▸ **Task prompt**
Give the number of lines in this listing that contain "OLED", with no other words.

▸ **Data for review**
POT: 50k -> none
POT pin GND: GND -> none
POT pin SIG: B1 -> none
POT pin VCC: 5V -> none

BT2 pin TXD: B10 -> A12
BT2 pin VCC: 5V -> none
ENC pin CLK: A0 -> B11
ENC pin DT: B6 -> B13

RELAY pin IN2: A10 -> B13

--

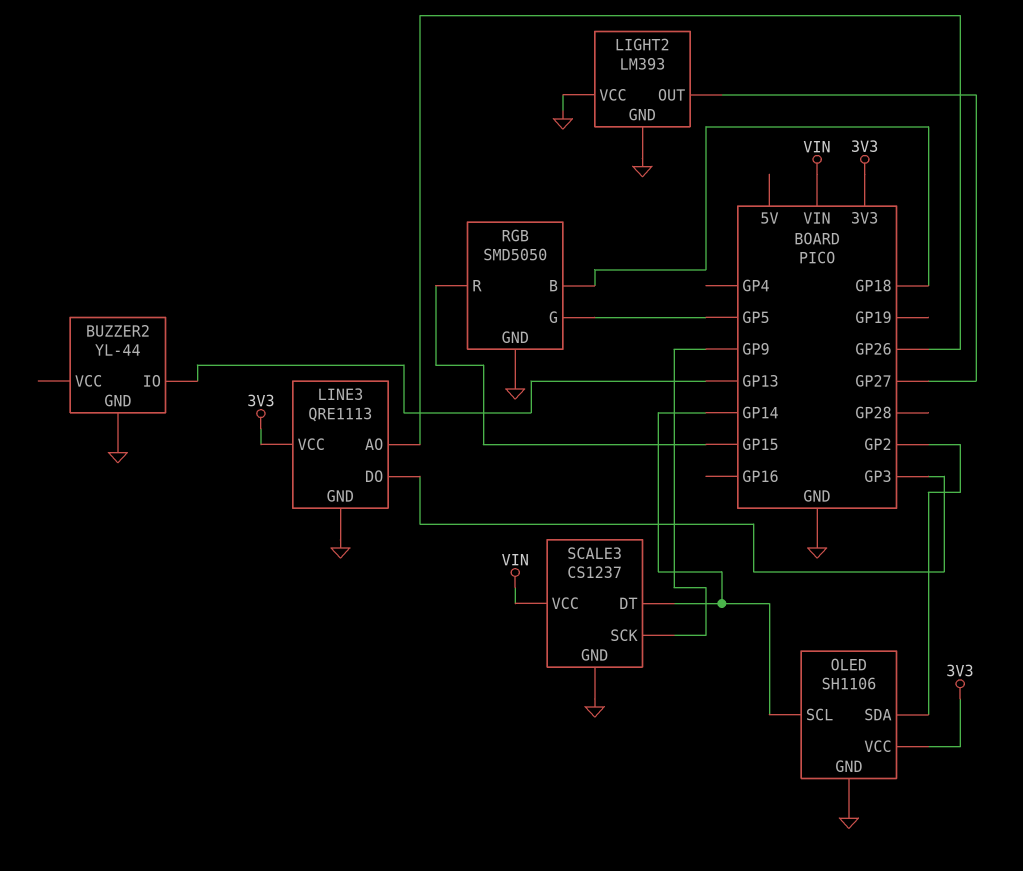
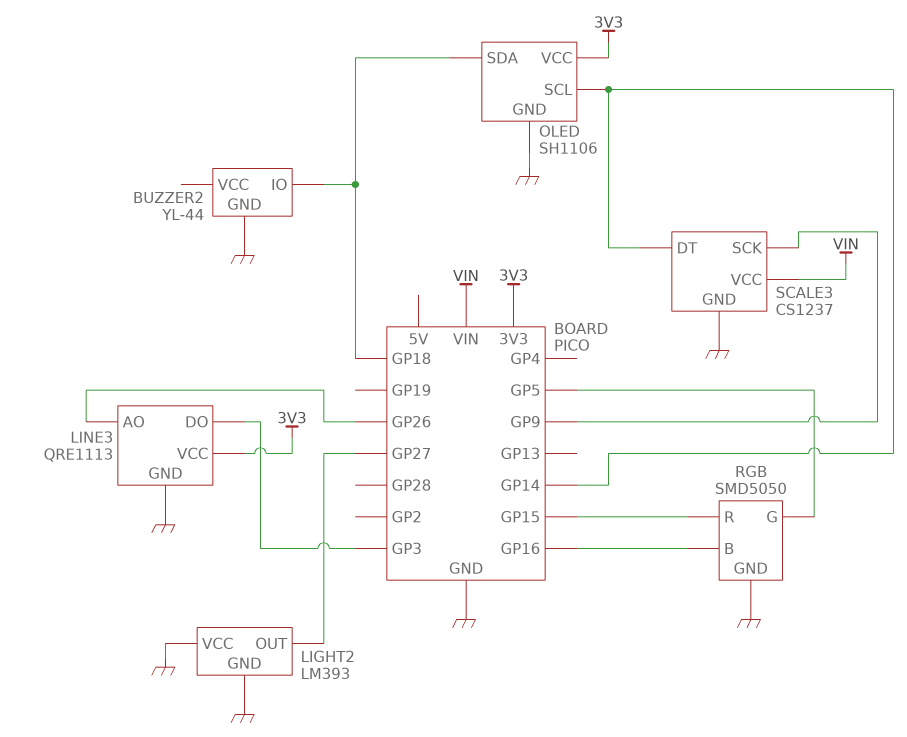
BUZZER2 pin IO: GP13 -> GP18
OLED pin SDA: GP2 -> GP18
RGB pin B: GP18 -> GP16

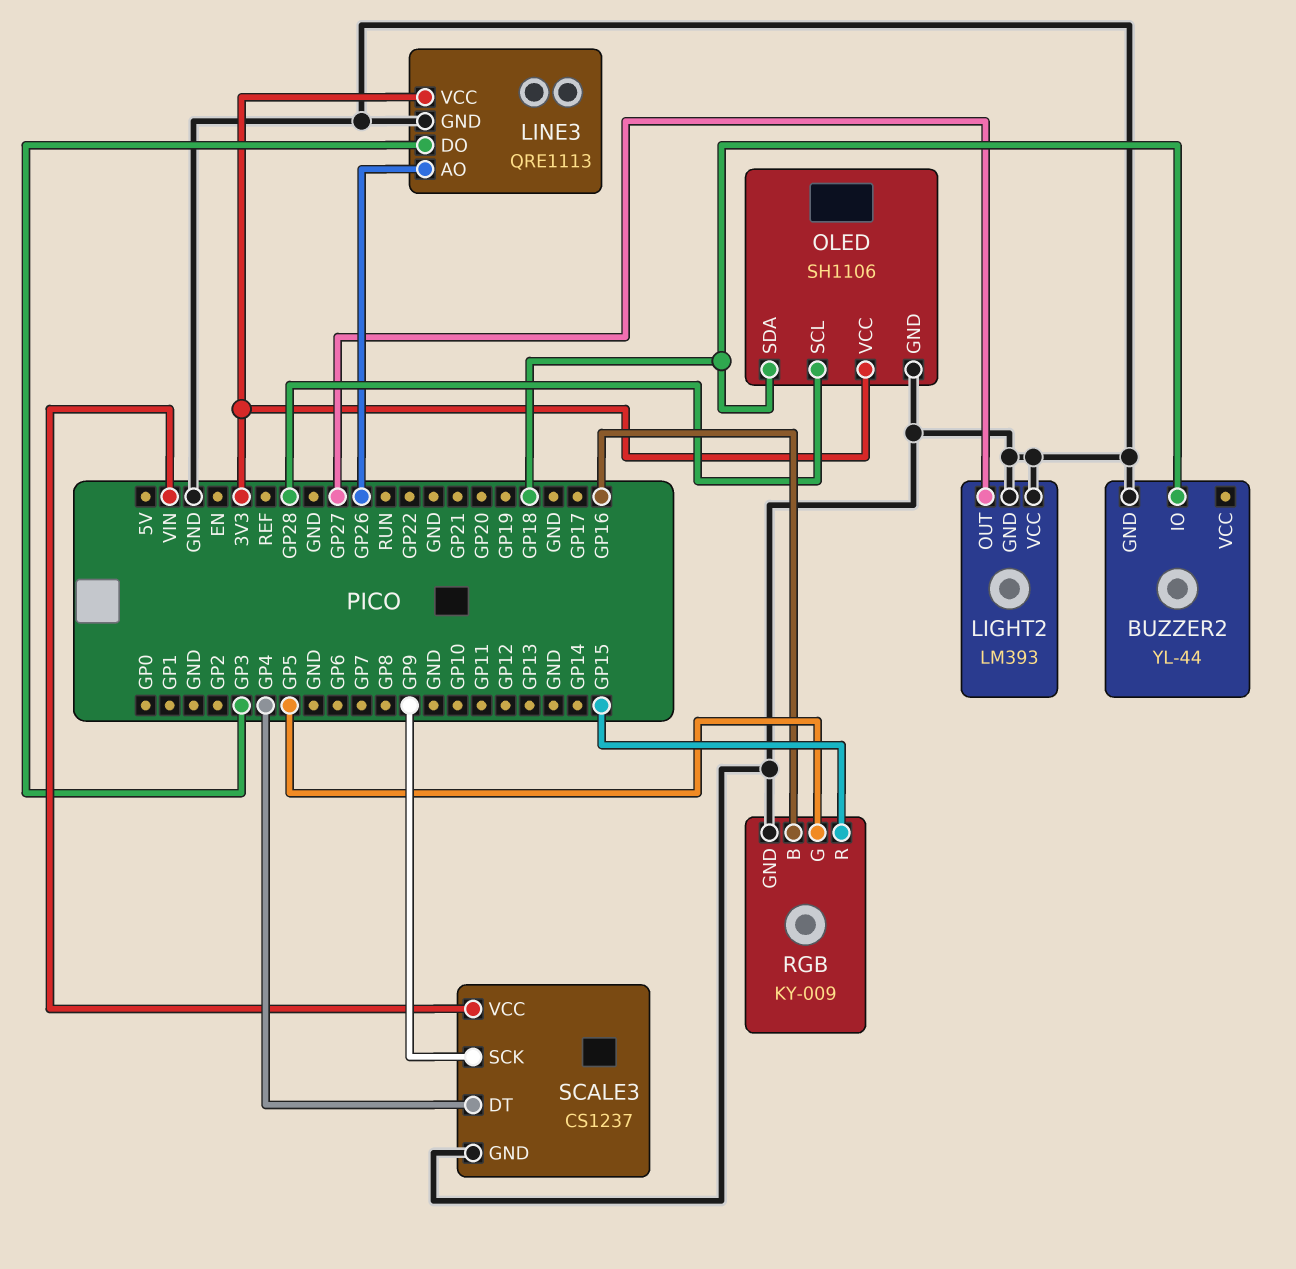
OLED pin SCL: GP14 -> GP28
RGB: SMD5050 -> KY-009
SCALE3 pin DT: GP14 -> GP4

...

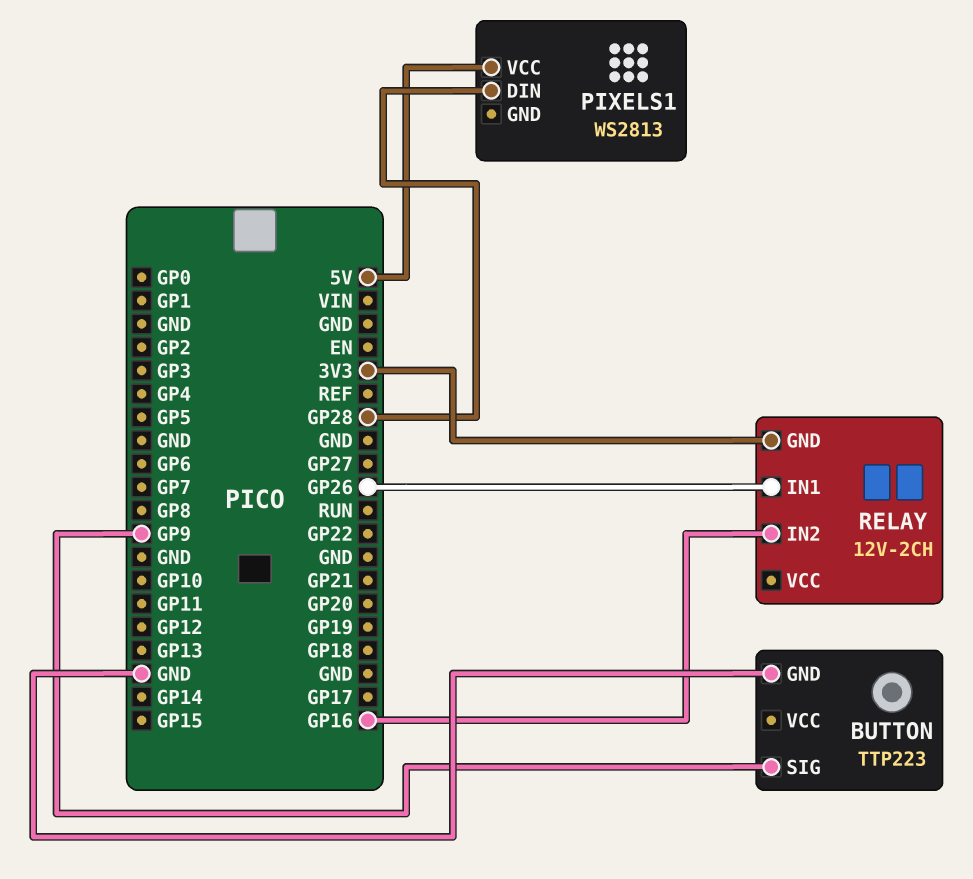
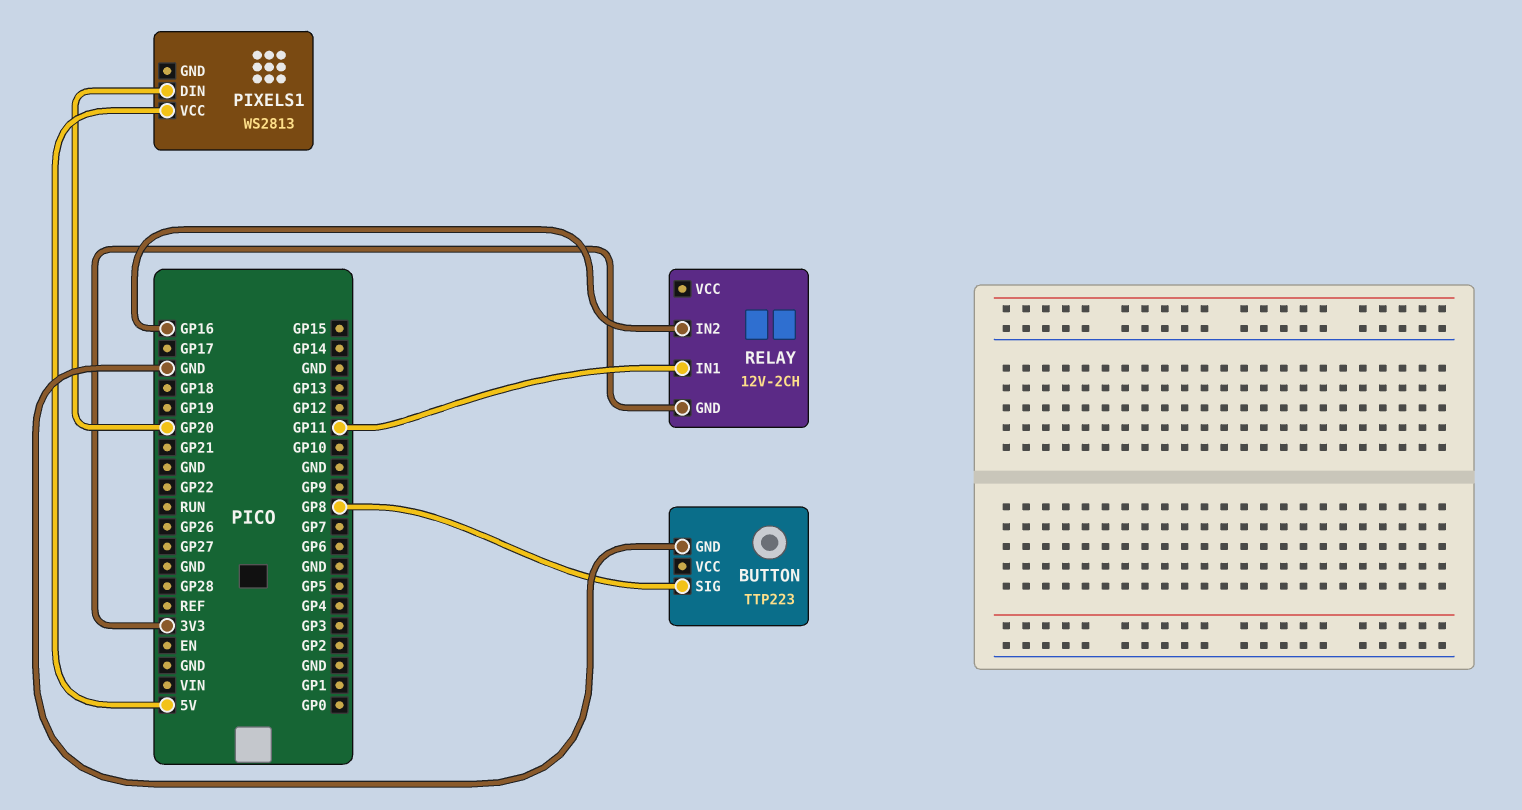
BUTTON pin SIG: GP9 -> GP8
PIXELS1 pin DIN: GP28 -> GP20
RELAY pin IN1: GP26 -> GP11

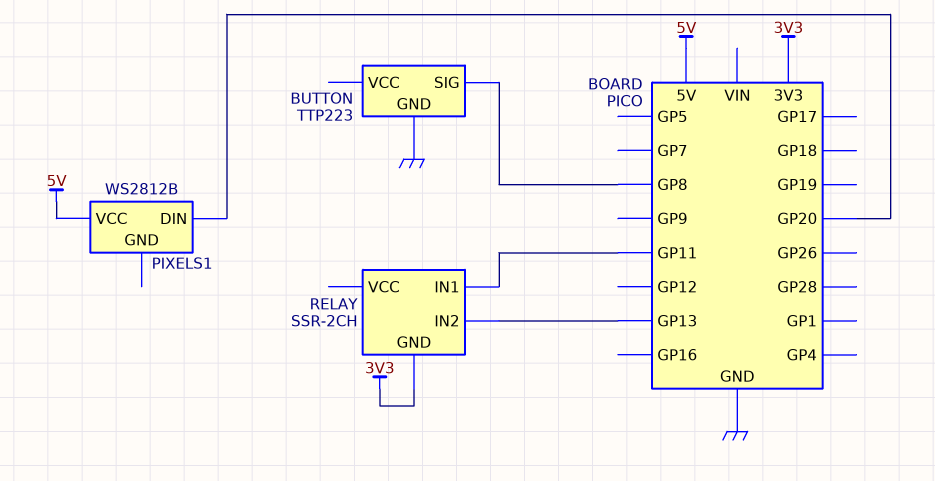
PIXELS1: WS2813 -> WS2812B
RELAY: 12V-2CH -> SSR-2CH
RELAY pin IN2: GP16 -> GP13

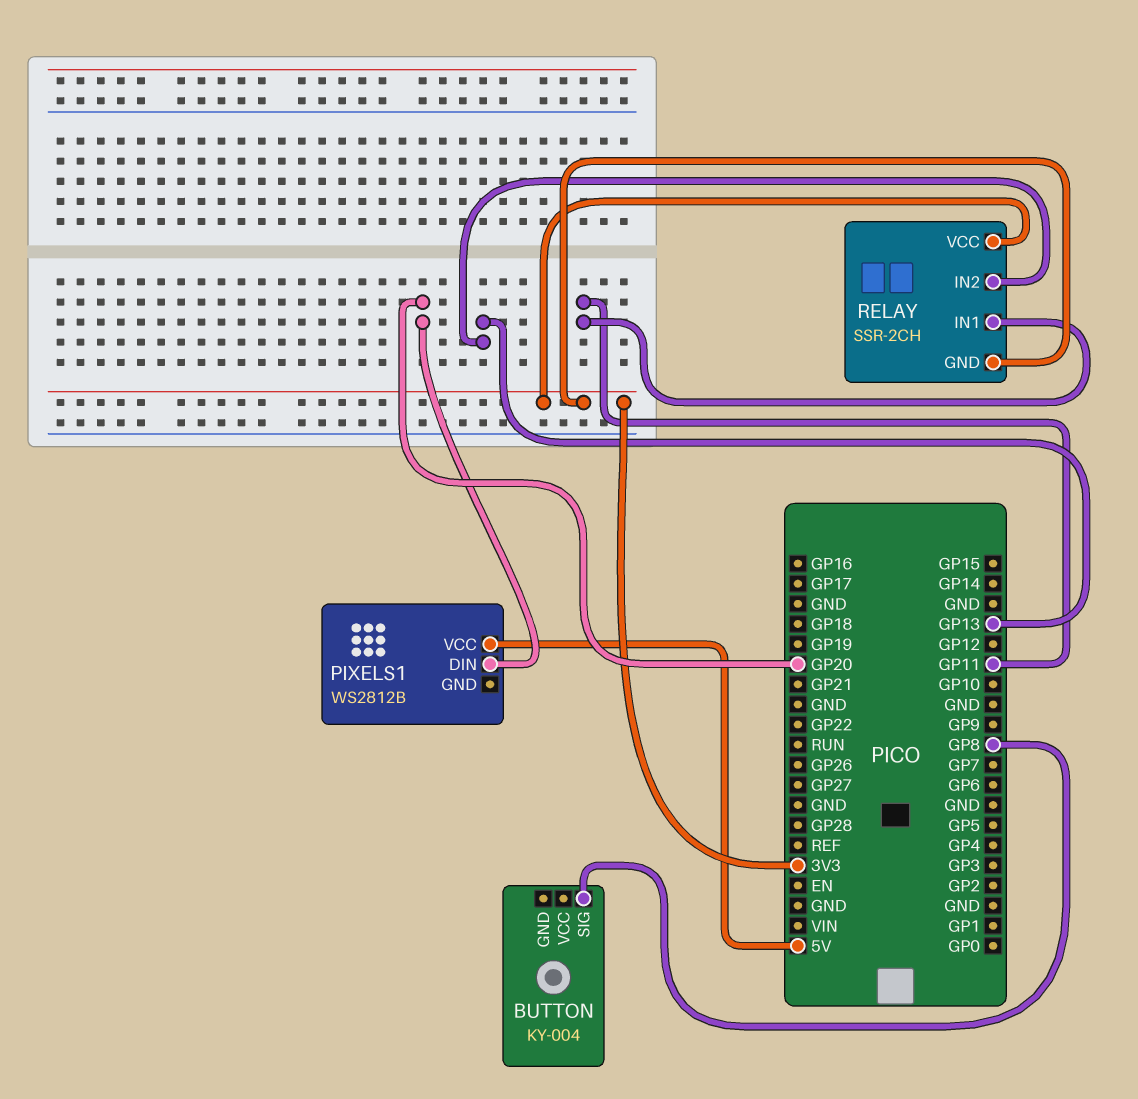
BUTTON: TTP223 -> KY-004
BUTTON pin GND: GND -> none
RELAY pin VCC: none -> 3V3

▸ **Worked solution**
2